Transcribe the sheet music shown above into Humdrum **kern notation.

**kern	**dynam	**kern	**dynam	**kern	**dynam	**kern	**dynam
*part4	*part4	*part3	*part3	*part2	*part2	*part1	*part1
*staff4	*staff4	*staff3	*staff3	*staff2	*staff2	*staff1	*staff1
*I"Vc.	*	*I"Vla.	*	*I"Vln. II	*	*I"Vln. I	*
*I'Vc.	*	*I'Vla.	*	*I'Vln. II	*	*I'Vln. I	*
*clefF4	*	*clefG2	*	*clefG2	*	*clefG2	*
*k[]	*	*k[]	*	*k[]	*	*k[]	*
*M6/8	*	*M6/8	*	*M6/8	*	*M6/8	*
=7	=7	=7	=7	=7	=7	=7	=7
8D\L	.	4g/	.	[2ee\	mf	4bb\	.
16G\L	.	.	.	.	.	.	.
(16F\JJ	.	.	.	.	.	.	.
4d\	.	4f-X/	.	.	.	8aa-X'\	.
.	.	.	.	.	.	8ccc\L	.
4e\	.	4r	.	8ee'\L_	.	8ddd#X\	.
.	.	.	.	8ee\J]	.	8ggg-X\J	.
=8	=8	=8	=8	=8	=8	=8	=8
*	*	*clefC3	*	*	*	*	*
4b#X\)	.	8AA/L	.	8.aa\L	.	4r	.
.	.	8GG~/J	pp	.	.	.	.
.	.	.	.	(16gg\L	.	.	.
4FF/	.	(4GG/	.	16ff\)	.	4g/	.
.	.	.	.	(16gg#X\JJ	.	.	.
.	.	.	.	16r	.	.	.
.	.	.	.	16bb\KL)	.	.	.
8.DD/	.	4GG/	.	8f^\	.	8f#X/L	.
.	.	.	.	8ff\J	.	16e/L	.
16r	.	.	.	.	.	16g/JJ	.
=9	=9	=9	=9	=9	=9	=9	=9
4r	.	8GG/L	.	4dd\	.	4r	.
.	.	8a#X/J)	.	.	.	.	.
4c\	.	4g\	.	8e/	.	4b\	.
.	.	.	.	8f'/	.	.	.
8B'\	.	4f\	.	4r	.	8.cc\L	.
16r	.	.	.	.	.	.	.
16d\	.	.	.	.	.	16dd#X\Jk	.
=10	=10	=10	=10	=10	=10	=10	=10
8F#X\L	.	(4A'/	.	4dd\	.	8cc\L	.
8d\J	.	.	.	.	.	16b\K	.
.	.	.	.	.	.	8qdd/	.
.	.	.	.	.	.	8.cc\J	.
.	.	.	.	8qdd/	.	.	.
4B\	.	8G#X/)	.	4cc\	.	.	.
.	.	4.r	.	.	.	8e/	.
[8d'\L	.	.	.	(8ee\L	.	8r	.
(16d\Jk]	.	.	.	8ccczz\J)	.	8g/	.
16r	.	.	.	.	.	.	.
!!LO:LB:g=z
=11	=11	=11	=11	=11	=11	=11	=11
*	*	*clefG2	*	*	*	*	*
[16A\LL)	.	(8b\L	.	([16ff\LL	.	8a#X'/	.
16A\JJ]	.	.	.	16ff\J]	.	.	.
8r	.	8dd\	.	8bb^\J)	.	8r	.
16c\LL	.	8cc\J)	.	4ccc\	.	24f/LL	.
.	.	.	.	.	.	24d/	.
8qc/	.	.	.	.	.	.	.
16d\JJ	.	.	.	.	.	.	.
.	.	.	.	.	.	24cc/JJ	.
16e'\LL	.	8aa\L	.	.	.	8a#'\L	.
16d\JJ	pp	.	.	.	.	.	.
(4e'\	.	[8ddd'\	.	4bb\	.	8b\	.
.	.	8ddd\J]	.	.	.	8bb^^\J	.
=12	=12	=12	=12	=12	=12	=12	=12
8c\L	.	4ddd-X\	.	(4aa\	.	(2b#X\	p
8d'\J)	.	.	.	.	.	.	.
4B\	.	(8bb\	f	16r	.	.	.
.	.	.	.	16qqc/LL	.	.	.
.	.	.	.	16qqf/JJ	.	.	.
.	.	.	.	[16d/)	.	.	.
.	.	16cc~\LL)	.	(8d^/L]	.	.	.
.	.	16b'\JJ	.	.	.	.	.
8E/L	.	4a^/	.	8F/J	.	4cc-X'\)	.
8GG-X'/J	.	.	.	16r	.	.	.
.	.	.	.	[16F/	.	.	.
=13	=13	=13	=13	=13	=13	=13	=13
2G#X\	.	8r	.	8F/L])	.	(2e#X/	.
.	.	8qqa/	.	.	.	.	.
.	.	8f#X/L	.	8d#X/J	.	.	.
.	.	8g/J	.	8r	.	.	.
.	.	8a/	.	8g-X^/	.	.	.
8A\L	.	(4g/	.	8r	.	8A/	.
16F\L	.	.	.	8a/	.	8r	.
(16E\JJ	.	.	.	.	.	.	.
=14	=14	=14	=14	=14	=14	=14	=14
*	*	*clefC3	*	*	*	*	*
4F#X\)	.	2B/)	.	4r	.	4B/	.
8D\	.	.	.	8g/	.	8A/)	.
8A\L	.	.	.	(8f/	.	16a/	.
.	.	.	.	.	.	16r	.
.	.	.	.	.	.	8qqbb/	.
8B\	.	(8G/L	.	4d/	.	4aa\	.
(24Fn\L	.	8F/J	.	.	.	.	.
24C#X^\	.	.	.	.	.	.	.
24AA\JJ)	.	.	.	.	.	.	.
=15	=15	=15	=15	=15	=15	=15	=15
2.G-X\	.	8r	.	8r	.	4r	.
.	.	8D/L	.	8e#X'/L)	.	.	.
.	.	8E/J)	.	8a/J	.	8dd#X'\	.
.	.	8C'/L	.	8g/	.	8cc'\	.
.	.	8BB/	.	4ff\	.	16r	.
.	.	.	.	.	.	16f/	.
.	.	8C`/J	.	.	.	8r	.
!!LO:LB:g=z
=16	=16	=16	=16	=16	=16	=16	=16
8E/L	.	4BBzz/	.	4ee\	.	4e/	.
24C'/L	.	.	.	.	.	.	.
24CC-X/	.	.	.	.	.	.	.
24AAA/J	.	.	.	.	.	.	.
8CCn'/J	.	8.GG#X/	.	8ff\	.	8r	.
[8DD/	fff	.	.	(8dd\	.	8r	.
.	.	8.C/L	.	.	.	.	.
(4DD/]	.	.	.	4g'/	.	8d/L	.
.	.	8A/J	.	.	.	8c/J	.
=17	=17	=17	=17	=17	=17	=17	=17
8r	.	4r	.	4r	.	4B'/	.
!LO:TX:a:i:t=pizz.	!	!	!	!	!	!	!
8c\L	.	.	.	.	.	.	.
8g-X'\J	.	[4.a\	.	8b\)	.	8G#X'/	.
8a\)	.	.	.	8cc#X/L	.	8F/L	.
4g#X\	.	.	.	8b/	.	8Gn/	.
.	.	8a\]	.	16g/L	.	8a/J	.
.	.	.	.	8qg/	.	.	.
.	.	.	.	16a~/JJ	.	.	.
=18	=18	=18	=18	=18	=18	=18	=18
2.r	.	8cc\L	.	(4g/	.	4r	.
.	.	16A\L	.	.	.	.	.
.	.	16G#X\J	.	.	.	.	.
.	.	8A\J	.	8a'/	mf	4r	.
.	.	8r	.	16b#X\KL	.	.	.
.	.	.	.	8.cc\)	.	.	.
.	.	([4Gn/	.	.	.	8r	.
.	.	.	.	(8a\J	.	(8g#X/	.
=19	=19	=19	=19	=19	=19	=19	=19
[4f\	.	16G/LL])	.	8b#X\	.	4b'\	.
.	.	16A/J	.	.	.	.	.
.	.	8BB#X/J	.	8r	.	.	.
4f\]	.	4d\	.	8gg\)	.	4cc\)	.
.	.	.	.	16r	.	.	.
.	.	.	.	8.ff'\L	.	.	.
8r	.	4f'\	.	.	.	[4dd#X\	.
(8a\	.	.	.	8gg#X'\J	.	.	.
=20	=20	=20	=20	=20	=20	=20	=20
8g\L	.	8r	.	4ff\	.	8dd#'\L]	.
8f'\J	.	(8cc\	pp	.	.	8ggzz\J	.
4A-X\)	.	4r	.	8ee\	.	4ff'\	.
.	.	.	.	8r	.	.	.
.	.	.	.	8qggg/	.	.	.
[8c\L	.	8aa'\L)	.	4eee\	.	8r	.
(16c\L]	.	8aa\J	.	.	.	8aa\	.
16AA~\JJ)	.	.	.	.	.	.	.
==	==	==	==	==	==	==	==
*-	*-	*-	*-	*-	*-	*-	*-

──────────

TASK GOAL
Please pick out every line of the records that contains the word "kern" and copy each one.

EXPECTED ANSWER
Transcribe the sheet music shown above into Humdrum **kern notation.
**kern	**dynam	**kern	**dynam	**kern	**dynam	**kern	**dynam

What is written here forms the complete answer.